(Goal of the exercise): Line for line, return the data exactly, omitting all pictures.

(Data section):
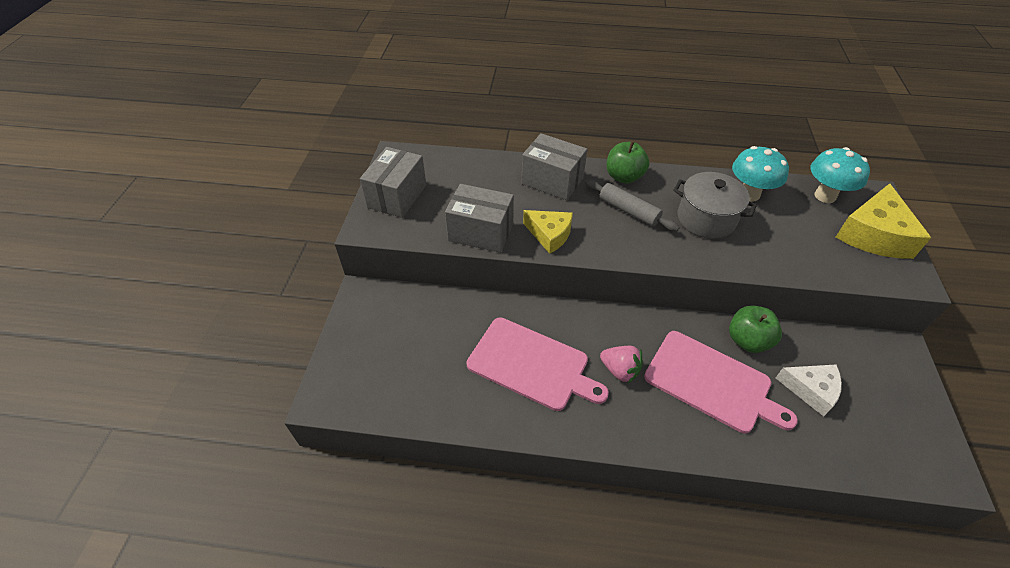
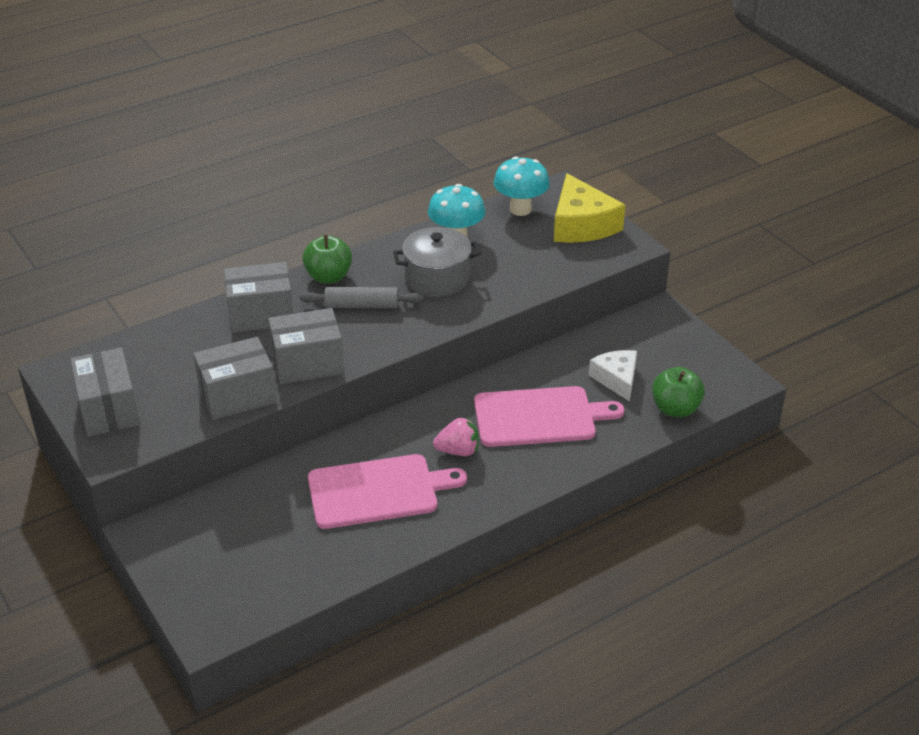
camera: 40 degrees left, 10 degrees down
yellow cheese [523,210,573,254] -> grey box [268,308,344,384]
green apple [729,306,782,353] -> green apple moved to [652,367,705,417]
white cheese [776,365,842,417] -> white cheese turned 90 degrees counterclockwise [589,350,637,402]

(Task solution):
camera: 40 degrees left, 10 degrees down
yellow cheese [523,210,573,254] -> grey box [268,308,344,384]
green apple [729,306,782,353] -> green apple moved to [652,367,705,417]
white cheese [776,365,842,417] -> white cheese turned 90 degrees counterclockwise [589,350,637,402]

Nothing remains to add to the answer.